Task item => Report each line of the data below in which "size" appears.

Given data =>

======

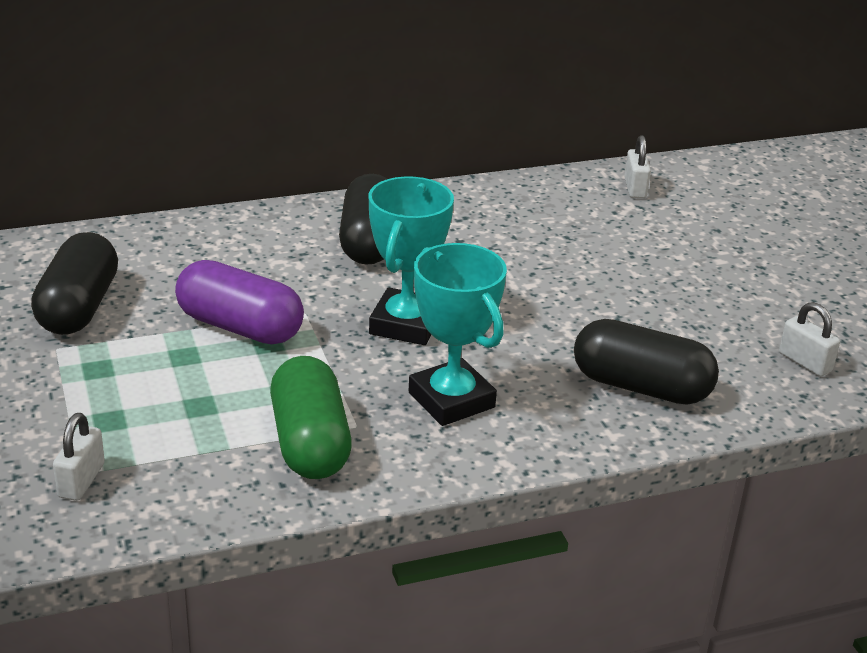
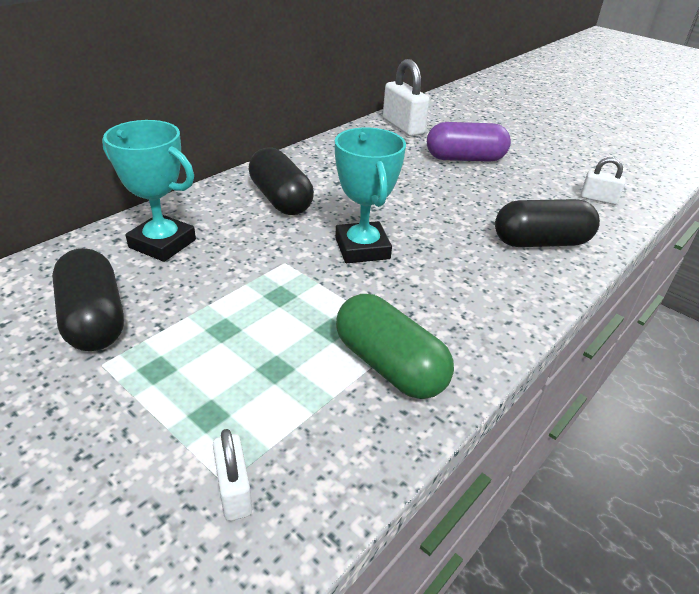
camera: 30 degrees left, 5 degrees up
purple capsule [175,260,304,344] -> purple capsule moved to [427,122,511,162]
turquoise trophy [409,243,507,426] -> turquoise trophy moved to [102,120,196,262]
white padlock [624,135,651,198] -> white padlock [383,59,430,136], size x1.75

======

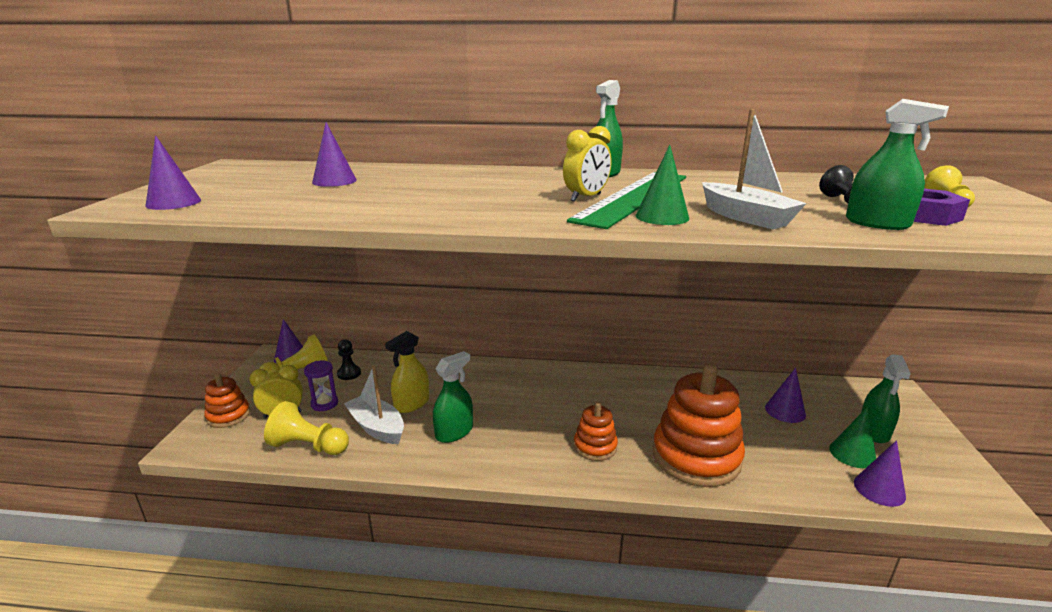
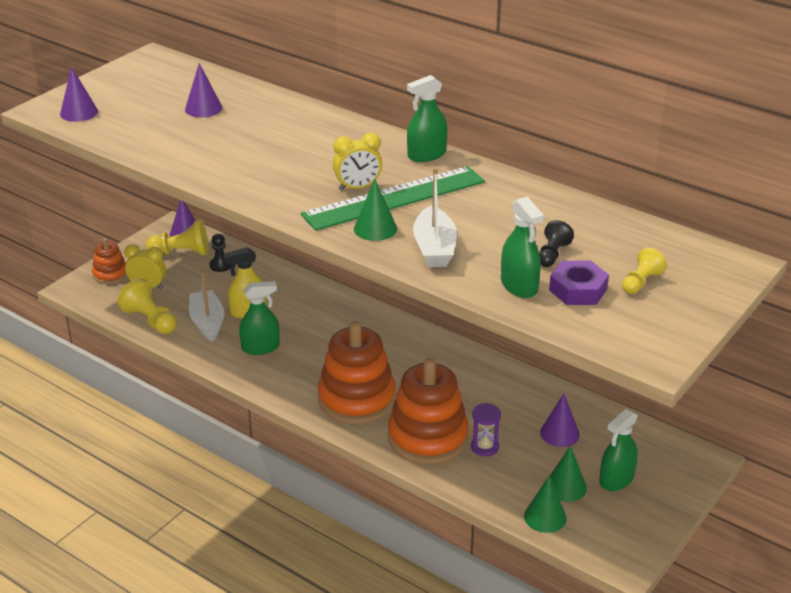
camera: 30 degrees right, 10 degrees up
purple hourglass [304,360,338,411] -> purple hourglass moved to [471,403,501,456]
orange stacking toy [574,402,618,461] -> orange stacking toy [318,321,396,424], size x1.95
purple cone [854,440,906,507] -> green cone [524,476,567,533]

======

Answer for this exercise =>
white padlock [624,135,651,198] -> white padlock [383,59,430,136], size x1.75
orange stacking toy [574,402,618,461] -> orange stacking toy [318,321,396,424], size x1.95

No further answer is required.